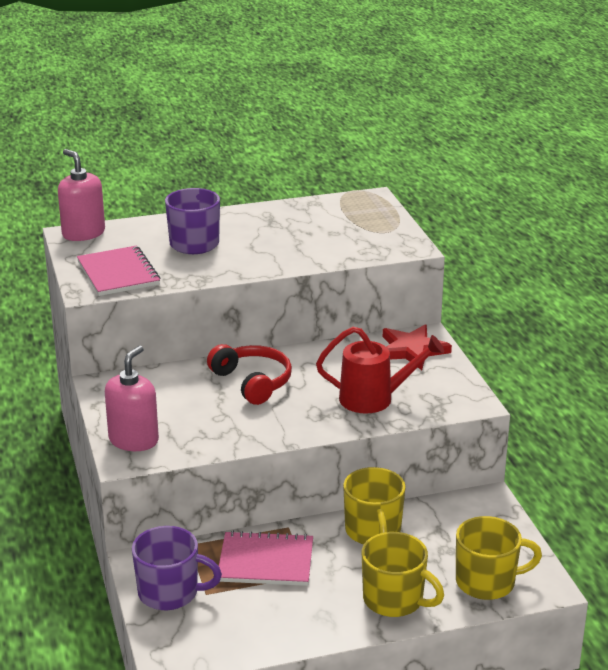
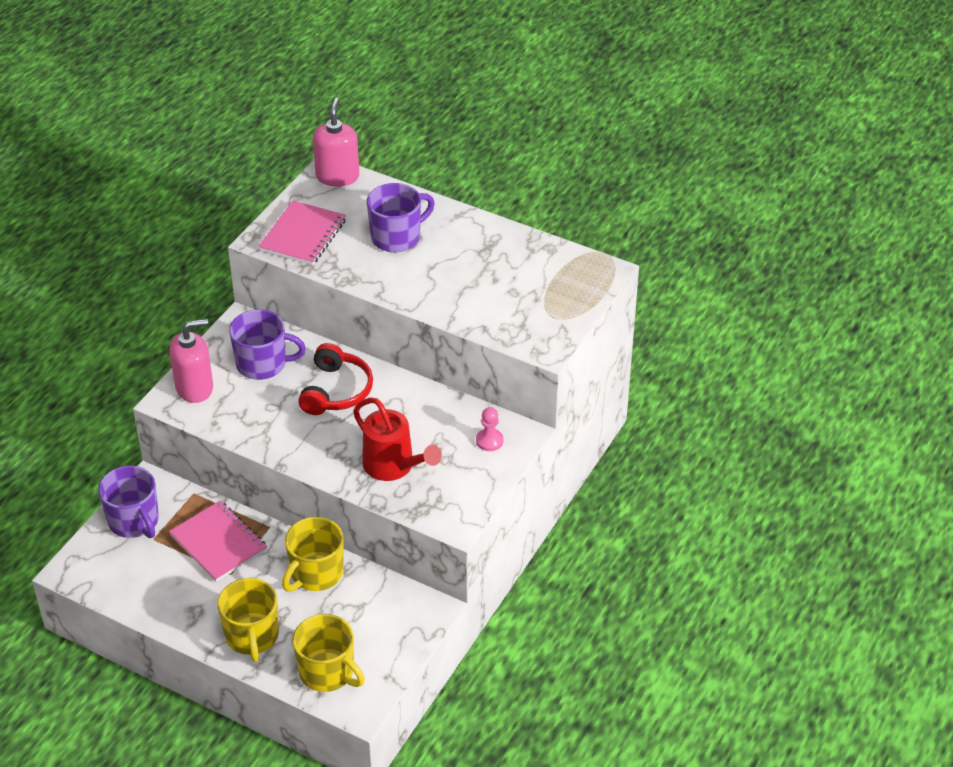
camera: 45 degrees right, 15 degrees up
(165, 397) = (263, 364): none -> purple mug
(412, 350) = (489, 441): red star -> pink pawn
____
◆ **PROBLEM TO SOLVE**:
Every line above should be repeated exactly; pictures stay out of the copy.

◆ **FINISHED EXERCISE**:
camera: 45 degrees right, 15 degrees up
(165, 397) = (263, 364): none -> purple mug
(412, 350) = (489, 441): red star -> pink pawn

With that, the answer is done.